Work order:
Write out exactly, with no other output, the lines below from the one that contains "TOF3 pin XSHUT: D1 -> D2" through the end.

Data for this exercise:

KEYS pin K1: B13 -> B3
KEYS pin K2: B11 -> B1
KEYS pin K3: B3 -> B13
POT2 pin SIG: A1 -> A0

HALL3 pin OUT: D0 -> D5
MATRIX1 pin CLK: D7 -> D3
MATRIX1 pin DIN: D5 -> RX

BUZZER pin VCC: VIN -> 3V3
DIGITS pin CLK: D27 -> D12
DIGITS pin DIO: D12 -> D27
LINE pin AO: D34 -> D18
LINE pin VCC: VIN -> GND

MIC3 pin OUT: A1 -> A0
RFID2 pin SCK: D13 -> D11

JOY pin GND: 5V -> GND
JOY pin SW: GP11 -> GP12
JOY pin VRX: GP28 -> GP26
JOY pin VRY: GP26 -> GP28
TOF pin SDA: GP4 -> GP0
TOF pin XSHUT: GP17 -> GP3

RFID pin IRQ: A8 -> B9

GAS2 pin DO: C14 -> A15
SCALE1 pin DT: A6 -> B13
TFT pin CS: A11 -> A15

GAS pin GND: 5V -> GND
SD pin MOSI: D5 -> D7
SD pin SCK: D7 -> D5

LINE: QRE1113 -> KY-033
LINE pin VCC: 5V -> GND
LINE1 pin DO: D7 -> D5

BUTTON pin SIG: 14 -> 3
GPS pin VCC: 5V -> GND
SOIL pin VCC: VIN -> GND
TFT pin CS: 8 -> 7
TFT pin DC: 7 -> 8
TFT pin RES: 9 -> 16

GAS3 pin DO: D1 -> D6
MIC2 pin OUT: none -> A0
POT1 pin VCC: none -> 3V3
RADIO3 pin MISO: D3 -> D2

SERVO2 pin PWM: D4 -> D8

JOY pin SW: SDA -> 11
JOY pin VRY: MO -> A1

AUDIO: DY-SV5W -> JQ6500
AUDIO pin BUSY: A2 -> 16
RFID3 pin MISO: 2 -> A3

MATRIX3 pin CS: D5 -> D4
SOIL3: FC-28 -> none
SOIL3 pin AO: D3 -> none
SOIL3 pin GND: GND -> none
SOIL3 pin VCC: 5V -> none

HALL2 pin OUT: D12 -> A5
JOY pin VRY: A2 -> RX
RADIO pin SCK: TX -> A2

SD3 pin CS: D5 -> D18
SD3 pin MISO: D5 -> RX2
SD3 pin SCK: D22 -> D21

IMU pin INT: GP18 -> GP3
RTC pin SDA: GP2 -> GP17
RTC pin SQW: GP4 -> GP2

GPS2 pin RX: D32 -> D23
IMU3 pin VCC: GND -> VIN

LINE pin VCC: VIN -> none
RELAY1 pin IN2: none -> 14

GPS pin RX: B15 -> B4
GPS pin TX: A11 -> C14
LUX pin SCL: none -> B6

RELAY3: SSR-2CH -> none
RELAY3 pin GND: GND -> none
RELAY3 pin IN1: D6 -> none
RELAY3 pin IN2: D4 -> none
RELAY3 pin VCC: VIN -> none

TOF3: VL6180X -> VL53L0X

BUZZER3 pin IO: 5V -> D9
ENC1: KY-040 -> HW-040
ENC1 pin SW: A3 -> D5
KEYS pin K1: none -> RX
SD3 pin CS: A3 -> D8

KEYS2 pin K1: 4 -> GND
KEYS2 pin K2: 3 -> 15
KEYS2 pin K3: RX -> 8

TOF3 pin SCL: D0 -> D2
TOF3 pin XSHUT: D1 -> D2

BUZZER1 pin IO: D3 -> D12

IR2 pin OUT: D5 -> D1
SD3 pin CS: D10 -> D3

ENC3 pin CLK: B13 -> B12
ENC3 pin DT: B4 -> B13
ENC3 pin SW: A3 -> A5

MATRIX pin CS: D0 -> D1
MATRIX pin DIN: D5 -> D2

Answer to the problem:
TOF3 pin XSHUT: D1 -> D2

BUZZER1 pin IO: D3 -> D12

IR2 pin OUT: D5 -> D1
SD3 pin CS: D10 -> D3

ENC3 pin CLK: B13 -> B12
ENC3 pin DT: B4 -> B13
ENC3 pin SW: A3 -> A5

MATRIX pin CS: D0 -> D1
MATRIX pin DIN: D5 -> D2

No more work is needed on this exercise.